Repeat the records verbatim and leave the pictures out of your copy.

****************************************

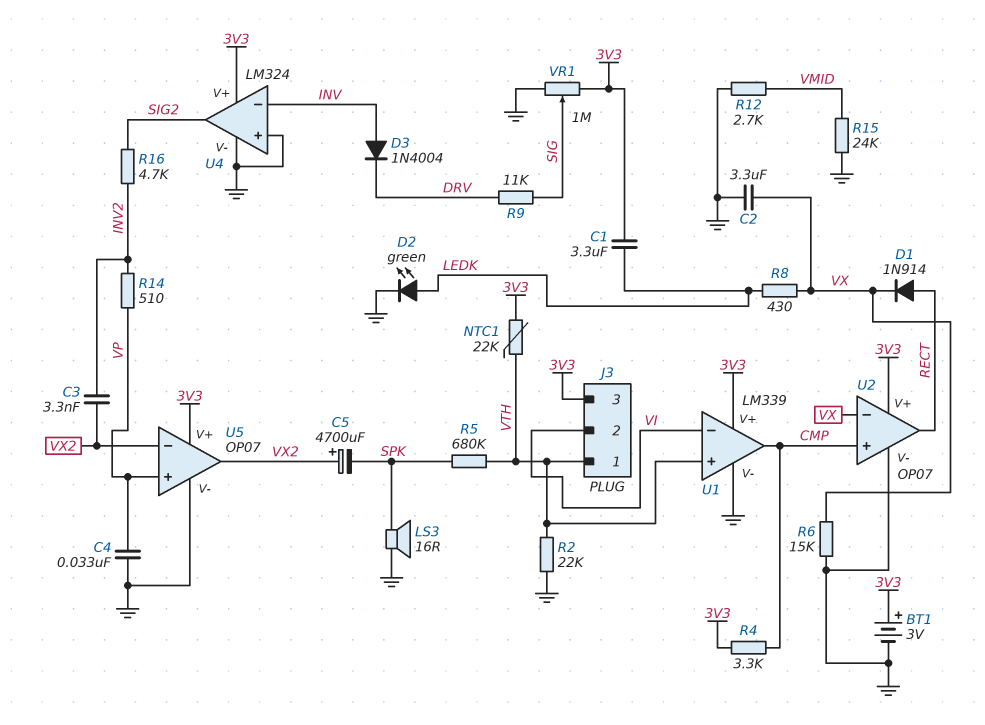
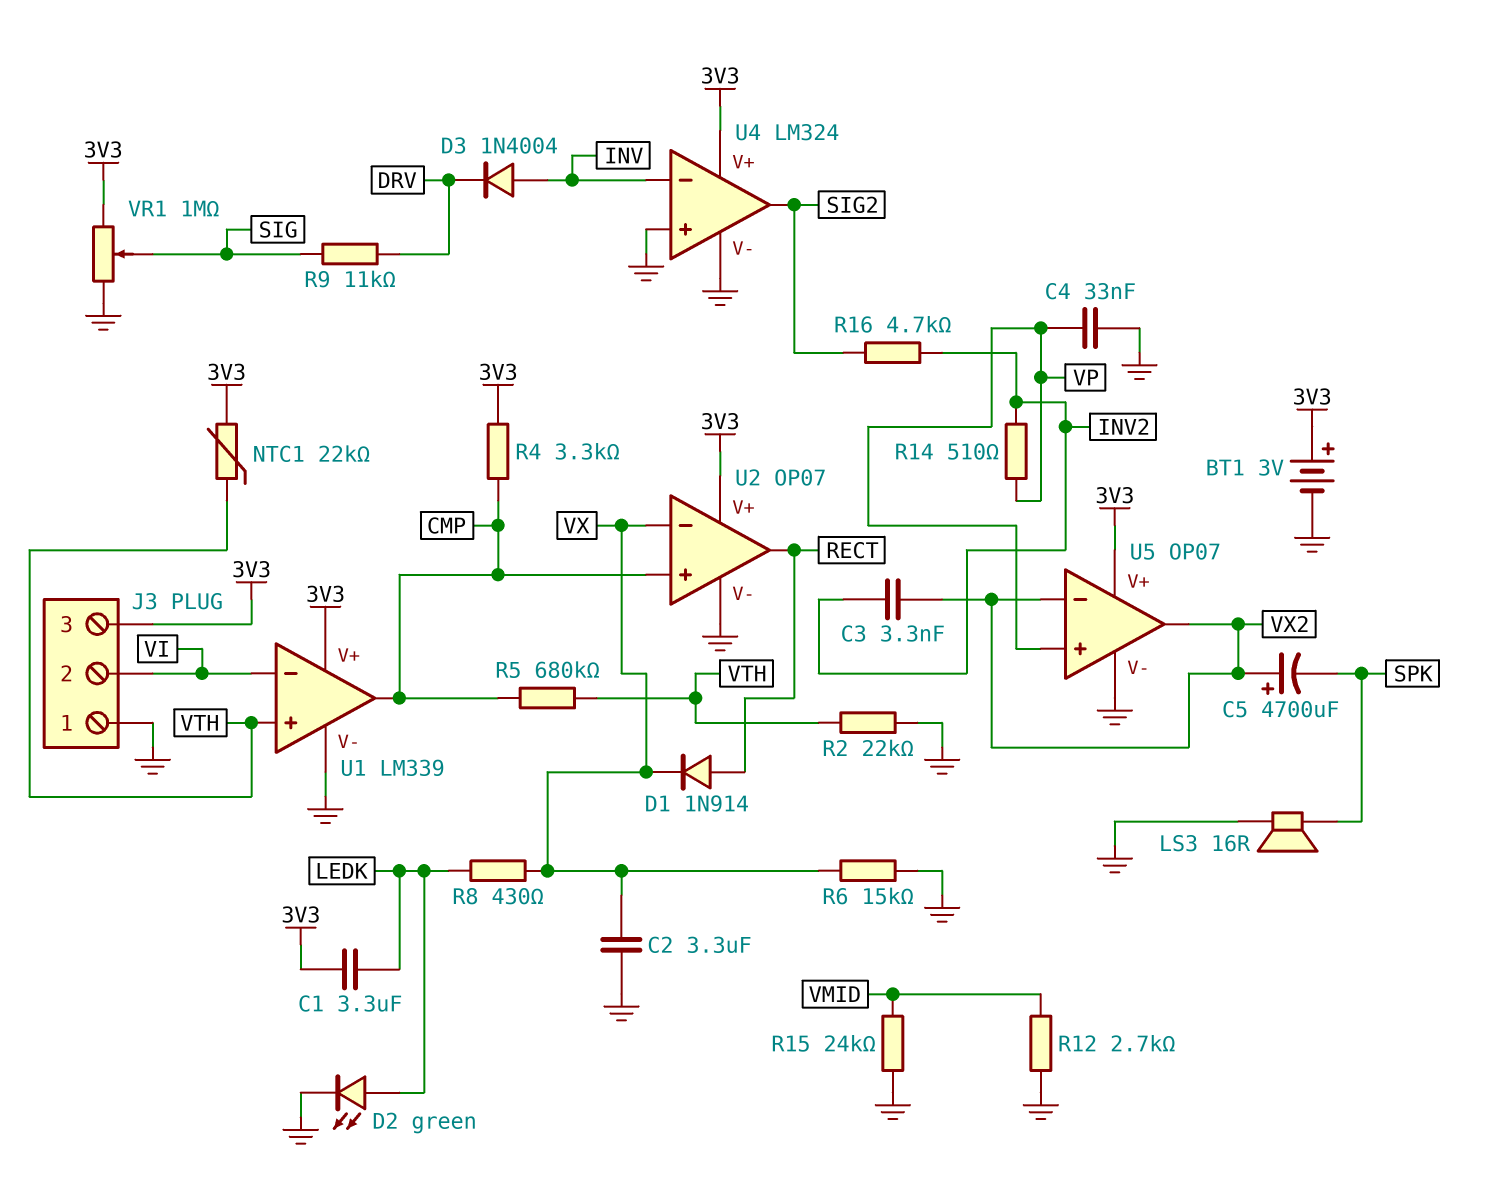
J3 pin 1: VTH -> GND
R5: 680k (SPK, VTH) -> 680k (CMP, VTH)

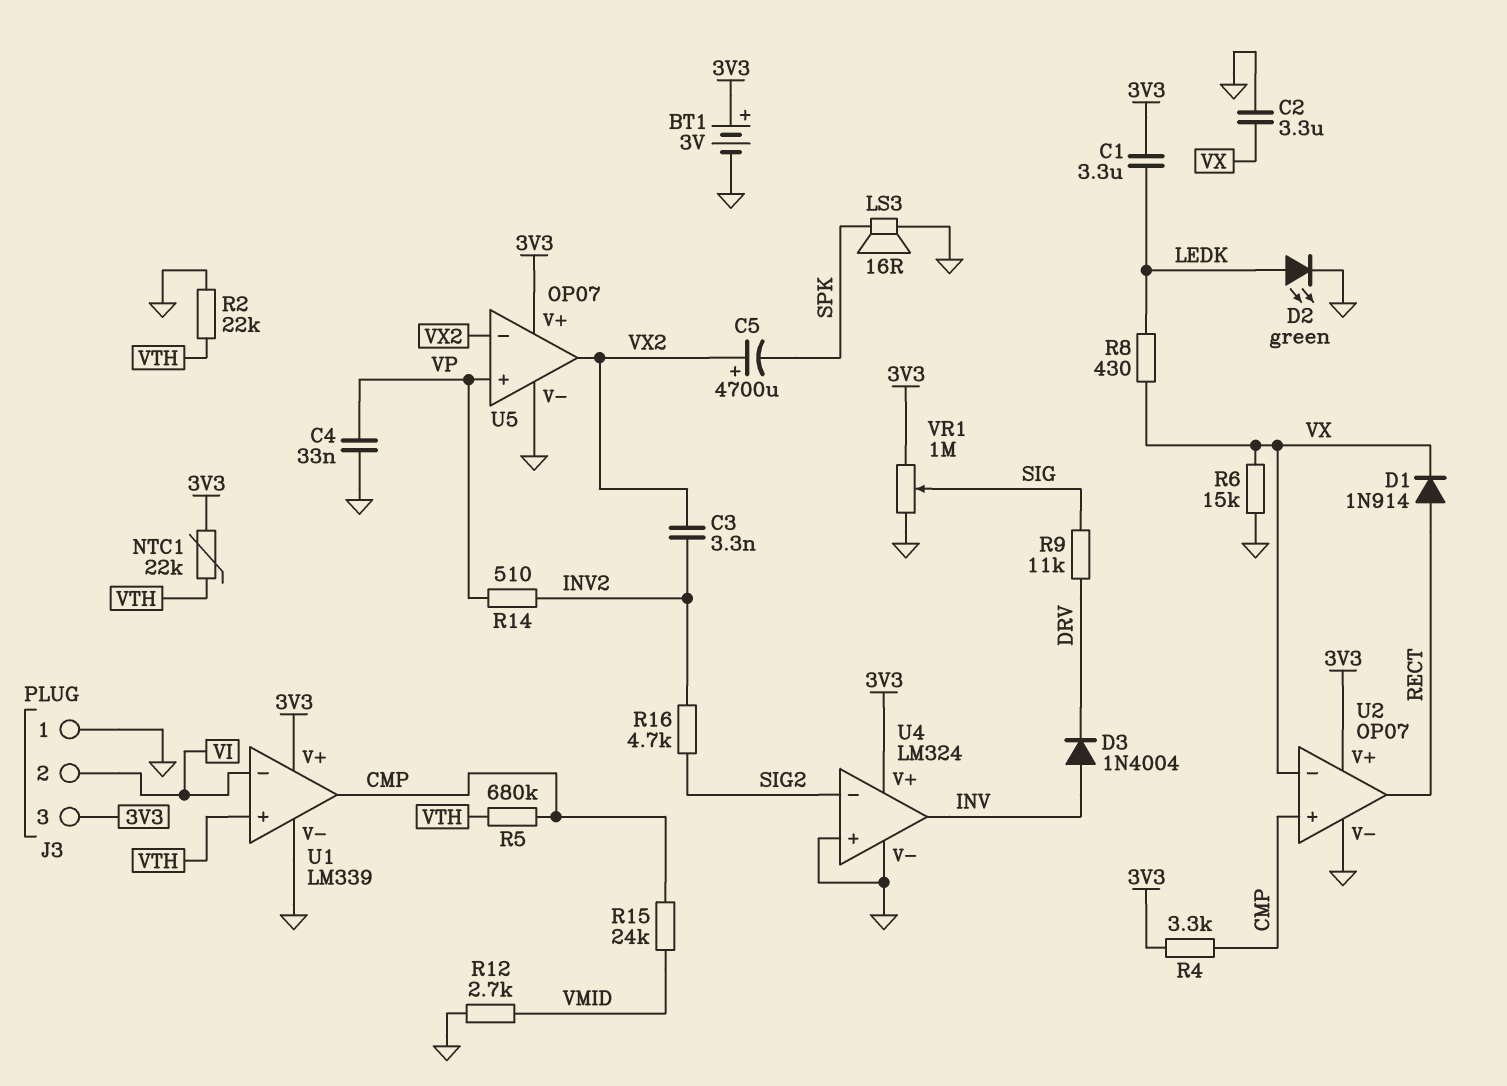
R15: 24k (GND, VMID) -> 24k (CMP, VMID)
U4 pin in-: INV -> SIG2
U4 pin out: SIG2 -> INV

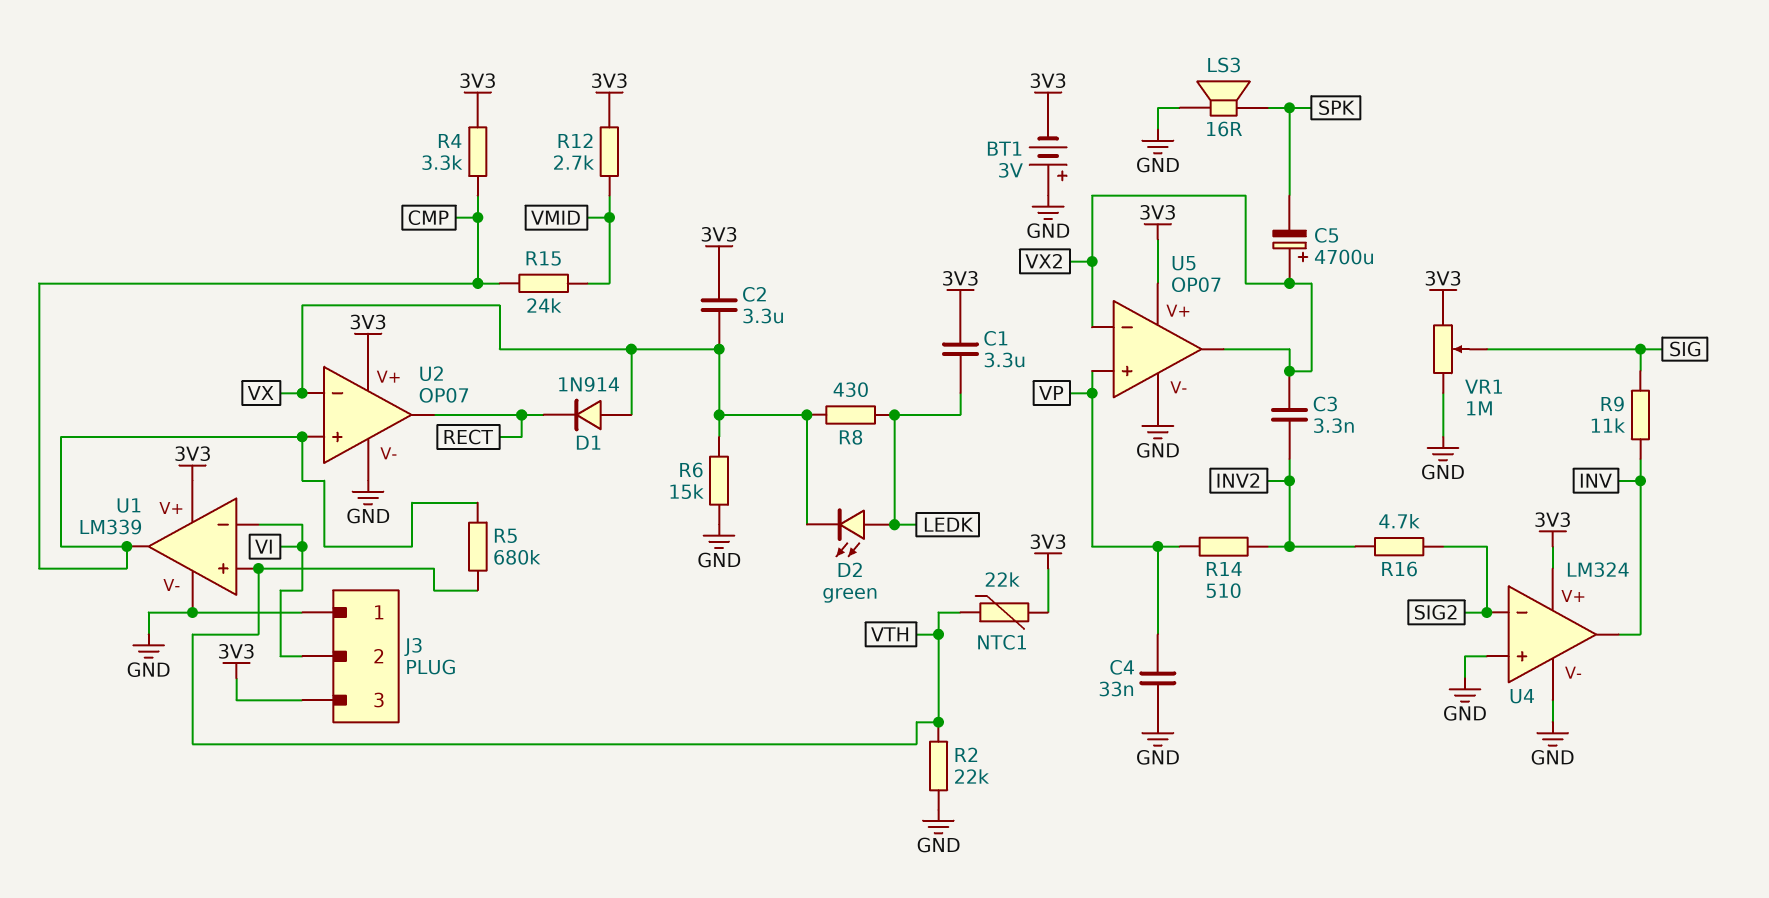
BT1: 3V (plus 3V3, minus GND) -> 3V (plus GND, minus 3V3)
C2: 3.3uF (GND, VX) -> 3.3uF (3V3, VX)
D1: diode 1N914 (A RECT, K VX) -> diode 1N914 (A VX, K RECT)
D2: LED green (A LEDK, K GND) -> LED green (A LEDK, K VX)
D3: diode 1N4004 (A INV, K DRV) -> none
R9: 11k (DRV, SIG) -> 11k (INV, SIG)
R12: 2.7k (GND, VMID) -> 2.7k (3V3, VMID)

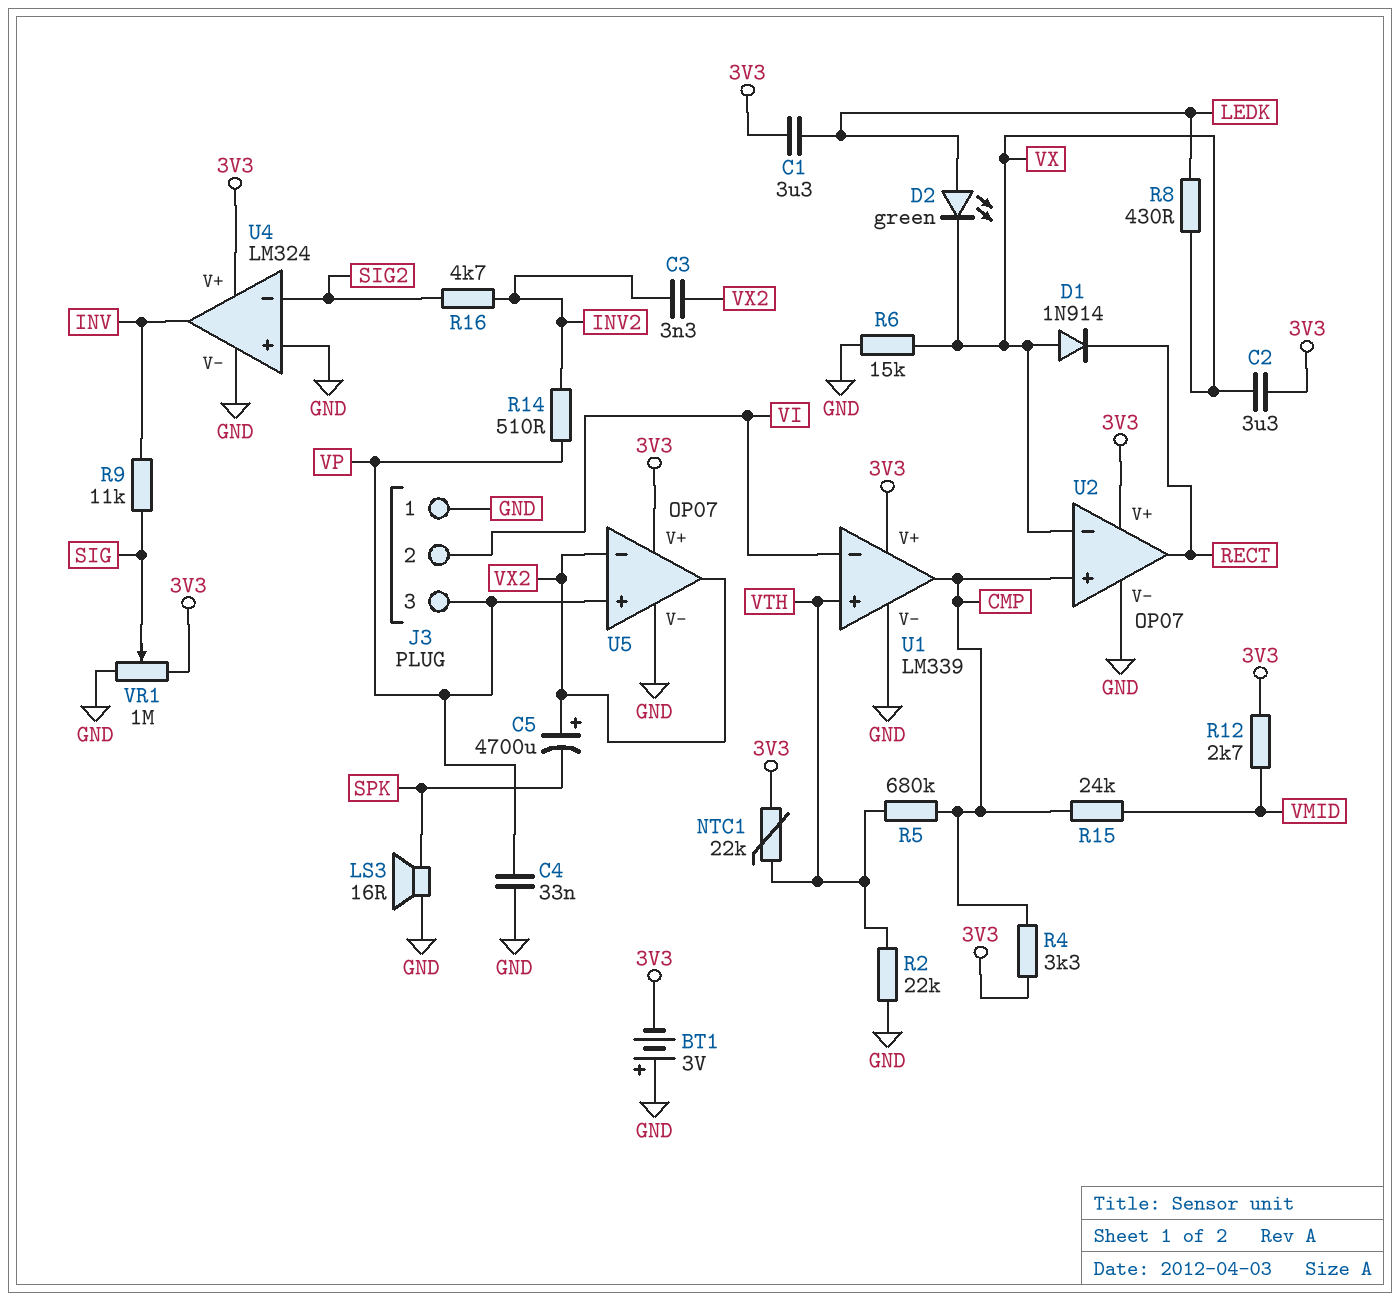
J3 pin 3: 3V3 -> VP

****************************************

Answer to the problem:
J3 pin 1: VTH -> GND
R5: 680k (SPK, VTH) -> 680k (CMP, VTH)

R15: 24k (GND, VMID) -> 24k (CMP, VMID)
U4 pin in-: INV -> SIG2
U4 pin out: SIG2 -> INV

BT1: 3V (plus 3V3, minus GND) -> 3V (plus GND, minus 3V3)
C2: 3.3uF (GND, VX) -> 3.3uF (3V3, VX)
D1: diode 1N914 (A RECT, K VX) -> diode 1N914 (A VX, K RECT)
D2: LED green (A LEDK, K GND) -> LED green (A LEDK, K VX)
D3: diode 1N4004 (A INV, K DRV) -> none
R9: 11k (DRV, SIG) -> 11k (INV, SIG)
R12: 2.7k (GND, VMID) -> 2.7k (3V3, VMID)

J3 pin 3: 3V3 -> VP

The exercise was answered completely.